:: Required work ::
When you reach the line containing "plant: (280, 557) -> (175, 130), moved" in the data below, begin returning lines exactly as written, and stop once the line containing "shop shelf: (500, 195) -> (666, 380), moved" has been returned.

[Recorded data]

---

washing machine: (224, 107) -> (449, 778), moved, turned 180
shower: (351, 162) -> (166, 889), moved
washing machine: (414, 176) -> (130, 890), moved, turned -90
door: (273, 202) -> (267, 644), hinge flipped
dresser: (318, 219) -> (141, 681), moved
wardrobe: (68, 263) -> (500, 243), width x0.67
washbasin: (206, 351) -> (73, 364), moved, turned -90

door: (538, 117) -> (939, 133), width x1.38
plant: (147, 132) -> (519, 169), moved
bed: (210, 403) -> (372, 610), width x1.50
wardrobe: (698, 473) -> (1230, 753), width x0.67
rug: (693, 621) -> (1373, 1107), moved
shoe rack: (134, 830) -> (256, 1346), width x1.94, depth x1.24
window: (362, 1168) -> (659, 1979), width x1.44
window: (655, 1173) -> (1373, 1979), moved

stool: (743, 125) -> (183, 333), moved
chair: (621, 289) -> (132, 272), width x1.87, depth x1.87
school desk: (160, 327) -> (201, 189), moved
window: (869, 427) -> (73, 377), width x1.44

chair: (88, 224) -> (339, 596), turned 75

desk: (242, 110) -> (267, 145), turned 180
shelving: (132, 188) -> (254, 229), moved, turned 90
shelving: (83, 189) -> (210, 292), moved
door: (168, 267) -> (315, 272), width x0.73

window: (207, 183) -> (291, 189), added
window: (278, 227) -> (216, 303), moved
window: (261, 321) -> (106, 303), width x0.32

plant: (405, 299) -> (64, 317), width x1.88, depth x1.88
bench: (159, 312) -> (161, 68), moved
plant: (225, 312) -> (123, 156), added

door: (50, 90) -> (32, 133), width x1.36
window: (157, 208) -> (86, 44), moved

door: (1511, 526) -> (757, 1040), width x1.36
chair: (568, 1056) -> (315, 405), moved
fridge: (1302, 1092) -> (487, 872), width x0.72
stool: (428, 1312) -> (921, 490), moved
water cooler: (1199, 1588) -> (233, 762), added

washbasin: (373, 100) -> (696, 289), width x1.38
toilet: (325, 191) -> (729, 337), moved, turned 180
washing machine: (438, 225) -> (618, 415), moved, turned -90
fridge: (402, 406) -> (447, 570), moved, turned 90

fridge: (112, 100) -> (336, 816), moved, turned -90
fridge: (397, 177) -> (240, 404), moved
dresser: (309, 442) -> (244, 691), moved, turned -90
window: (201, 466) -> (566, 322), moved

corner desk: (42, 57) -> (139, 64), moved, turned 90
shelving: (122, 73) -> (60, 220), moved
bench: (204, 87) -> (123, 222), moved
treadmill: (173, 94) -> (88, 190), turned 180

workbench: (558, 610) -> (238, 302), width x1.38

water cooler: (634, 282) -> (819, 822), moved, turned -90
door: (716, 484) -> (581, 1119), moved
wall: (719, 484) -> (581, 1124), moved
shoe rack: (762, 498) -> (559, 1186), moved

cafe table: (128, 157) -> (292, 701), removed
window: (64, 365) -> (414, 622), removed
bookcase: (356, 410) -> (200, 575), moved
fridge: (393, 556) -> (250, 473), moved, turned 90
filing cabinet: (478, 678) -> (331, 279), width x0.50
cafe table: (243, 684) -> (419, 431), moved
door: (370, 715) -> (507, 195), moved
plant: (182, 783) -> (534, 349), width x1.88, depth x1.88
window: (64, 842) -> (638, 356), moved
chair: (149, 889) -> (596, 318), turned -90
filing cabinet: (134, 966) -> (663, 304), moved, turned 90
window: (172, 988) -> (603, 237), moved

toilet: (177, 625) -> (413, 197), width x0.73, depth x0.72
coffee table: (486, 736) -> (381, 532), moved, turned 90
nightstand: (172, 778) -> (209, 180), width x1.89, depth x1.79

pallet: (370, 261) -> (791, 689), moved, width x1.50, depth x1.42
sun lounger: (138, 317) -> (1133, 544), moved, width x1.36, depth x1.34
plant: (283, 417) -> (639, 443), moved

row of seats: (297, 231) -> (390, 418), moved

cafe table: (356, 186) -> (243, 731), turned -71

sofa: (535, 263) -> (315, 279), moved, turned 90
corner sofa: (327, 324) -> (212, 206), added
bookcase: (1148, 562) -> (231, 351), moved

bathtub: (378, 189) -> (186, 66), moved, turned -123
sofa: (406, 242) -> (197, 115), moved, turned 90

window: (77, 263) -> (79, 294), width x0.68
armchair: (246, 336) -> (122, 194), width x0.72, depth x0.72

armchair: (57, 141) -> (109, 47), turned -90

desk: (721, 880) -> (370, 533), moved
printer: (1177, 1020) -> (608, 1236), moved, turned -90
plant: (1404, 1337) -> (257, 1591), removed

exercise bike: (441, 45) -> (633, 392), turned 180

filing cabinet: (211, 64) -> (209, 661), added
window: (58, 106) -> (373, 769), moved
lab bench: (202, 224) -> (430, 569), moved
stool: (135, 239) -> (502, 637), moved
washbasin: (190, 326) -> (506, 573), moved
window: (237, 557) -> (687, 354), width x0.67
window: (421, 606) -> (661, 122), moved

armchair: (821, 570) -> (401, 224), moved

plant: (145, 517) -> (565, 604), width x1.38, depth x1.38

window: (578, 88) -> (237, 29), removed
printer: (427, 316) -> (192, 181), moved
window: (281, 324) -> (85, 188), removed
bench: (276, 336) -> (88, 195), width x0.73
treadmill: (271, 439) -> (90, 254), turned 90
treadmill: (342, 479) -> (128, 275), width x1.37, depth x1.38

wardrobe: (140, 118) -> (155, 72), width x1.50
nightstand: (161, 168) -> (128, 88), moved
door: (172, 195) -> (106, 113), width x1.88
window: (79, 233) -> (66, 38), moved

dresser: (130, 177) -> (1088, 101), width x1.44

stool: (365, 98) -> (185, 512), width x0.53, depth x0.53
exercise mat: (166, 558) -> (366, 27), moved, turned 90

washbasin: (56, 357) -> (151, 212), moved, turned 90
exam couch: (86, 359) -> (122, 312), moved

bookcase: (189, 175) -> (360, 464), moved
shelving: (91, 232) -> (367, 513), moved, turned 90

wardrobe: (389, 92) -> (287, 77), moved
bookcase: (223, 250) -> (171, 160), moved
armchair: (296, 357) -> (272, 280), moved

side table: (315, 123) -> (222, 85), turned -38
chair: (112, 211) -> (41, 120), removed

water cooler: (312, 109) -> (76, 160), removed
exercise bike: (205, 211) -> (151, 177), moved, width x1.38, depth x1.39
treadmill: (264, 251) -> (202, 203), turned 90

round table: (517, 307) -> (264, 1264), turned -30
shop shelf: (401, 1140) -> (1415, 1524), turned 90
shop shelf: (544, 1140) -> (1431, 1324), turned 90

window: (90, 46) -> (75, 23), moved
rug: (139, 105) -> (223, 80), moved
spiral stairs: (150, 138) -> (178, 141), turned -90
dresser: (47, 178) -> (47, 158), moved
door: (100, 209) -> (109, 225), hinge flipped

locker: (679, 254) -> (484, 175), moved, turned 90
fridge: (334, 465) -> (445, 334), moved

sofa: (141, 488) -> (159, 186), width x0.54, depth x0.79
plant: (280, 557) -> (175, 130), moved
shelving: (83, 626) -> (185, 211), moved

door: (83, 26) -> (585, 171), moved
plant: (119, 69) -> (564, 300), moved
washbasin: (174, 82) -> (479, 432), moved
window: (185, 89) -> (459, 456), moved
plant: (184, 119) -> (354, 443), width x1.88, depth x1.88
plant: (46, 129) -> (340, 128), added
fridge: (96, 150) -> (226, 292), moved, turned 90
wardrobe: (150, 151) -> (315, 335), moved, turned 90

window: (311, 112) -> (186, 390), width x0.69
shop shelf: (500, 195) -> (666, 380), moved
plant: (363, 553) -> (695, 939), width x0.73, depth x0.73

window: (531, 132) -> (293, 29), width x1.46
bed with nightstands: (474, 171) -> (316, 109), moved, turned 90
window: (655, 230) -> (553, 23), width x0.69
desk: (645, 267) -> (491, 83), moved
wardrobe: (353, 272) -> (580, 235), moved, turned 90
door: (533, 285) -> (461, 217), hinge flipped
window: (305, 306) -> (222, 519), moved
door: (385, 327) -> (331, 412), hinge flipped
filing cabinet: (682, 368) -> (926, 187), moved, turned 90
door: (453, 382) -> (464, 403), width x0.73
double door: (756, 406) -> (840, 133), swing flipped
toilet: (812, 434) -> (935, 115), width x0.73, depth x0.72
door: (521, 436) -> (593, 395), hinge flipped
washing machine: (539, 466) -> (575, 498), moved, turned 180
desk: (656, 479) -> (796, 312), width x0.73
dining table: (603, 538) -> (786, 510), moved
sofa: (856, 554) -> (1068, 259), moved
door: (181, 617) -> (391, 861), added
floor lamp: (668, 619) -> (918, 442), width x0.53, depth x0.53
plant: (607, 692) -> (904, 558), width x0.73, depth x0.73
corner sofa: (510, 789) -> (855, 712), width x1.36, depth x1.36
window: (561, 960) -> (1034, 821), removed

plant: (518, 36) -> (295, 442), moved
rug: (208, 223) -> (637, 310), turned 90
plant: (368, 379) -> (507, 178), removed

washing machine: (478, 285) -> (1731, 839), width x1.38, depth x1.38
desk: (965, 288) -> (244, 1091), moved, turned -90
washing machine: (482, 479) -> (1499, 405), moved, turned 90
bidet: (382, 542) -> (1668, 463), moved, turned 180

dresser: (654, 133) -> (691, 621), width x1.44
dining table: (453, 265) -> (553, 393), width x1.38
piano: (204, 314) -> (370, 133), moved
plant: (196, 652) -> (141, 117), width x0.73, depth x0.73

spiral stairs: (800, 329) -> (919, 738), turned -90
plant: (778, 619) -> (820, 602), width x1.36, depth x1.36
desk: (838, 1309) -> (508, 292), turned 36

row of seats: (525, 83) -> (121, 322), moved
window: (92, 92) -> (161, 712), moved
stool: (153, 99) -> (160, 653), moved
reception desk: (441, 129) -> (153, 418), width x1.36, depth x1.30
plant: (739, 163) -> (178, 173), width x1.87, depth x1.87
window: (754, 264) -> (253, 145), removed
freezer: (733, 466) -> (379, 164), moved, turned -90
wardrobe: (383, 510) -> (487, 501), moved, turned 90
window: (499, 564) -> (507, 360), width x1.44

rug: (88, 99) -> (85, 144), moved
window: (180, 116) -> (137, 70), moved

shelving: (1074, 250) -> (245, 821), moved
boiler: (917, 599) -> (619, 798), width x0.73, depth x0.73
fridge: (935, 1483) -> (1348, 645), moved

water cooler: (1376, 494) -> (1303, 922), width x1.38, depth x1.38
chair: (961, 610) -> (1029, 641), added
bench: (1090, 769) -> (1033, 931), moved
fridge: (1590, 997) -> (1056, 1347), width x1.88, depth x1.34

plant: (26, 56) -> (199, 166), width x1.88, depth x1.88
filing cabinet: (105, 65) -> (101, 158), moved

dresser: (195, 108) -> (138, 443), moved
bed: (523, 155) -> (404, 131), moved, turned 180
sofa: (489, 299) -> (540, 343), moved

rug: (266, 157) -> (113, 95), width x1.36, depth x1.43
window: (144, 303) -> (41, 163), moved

---

:: Result for this exercise ::
plant: (280, 557) -> (175, 130), moved
shelving: (83, 626) -> (185, 211), moved

door: (83, 26) -> (585, 171), moved
plant: (119, 69) -> (564, 300), moved
washbasin: (174, 82) -> (479, 432), moved
window: (185, 89) -> (459, 456), moved
plant: (184, 119) -> (354, 443), width x1.88, depth x1.88
plant: (46, 129) -> (340, 128), added
fridge: (96, 150) -> (226, 292), moved, turned 90
wardrobe: (150, 151) -> (315, 335), moved, turned 90

window: (311, 112) -> (186, 390), width x0.69
shop shelf: (500, 195) -> (666, 380), moved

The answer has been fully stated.